▶ Your assignment
In the records below, find the line holding "orange semicircle: rotated" and the line holding "green cross: moved 1 px up". Set down both, with every line between them, exactly.

▶ Data in this exercise
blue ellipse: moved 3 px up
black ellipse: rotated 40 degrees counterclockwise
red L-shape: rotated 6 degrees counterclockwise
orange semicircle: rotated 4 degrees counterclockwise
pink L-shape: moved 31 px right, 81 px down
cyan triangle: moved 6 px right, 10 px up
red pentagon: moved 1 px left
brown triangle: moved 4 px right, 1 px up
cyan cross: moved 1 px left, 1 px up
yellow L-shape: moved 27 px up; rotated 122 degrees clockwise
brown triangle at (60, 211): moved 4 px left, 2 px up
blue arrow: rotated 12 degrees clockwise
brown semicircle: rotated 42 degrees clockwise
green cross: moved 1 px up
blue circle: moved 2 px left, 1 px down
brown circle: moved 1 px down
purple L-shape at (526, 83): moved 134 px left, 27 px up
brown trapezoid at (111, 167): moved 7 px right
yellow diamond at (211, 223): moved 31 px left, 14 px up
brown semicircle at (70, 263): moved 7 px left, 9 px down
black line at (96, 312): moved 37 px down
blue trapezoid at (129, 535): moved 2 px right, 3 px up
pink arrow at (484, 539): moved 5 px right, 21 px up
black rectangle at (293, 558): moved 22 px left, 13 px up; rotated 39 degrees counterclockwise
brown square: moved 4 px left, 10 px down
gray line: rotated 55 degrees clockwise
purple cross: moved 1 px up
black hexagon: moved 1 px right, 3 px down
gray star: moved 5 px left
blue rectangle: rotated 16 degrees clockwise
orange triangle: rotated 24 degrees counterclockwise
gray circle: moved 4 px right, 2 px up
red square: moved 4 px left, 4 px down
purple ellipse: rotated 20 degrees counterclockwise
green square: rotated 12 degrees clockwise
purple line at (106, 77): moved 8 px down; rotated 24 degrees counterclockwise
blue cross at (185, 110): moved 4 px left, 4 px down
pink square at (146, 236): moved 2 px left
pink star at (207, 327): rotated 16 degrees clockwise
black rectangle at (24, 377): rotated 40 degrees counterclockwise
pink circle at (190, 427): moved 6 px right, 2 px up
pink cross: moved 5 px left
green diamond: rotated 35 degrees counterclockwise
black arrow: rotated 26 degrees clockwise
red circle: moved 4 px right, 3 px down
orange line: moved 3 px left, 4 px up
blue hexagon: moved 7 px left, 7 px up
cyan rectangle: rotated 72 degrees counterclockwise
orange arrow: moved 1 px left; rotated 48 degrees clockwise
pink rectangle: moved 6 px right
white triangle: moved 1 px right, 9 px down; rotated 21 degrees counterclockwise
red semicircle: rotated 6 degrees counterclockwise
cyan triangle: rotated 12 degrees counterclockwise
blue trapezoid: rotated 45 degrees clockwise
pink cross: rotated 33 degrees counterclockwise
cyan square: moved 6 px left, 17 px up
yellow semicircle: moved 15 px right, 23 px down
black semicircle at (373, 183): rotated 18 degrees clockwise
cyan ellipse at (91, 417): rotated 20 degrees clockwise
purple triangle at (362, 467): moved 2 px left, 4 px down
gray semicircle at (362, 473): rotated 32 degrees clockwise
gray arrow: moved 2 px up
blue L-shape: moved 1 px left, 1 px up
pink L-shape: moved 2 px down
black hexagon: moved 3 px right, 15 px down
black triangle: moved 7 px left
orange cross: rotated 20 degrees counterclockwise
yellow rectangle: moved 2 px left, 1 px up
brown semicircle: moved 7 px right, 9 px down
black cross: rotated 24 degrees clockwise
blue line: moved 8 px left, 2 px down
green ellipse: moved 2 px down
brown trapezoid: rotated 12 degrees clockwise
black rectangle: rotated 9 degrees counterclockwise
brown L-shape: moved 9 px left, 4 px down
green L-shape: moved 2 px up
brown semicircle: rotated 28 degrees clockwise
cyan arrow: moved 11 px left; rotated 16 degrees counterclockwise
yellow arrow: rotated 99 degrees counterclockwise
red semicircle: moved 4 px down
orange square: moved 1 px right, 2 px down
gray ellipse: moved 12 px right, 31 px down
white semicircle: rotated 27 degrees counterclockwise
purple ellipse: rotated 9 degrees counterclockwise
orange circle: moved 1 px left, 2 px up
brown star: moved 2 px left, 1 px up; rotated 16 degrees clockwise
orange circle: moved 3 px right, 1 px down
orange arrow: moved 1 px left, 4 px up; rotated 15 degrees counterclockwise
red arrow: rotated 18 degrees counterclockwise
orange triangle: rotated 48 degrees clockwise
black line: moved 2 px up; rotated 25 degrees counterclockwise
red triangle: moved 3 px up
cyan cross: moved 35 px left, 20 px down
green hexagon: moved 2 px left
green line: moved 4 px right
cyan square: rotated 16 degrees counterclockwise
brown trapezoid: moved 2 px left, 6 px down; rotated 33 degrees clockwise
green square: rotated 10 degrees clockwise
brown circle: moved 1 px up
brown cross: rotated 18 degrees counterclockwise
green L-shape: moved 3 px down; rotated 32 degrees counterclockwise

▶ Solution
orange semicircle: rotated 4 degrees counterclockwise
pink L-shape: moved 31 px right, 81 px down
cyan triangle: moved 6 px right, 10 px up
red pentagon: moved 1 px left
brown triangle: moved 4 px right, 1 px up
cyan cross: moved 1 px left, 1 px up
yellow L-shape: moved 27 px up; rotated 122 degrees clockwise
brown triangle at (60, 211): moved 4 px left, 2 px up
blue arrow: rotated 12 degrees clockwise
brown semicircle: rotated 42 degrees clockwise
green cross: moved 1 px up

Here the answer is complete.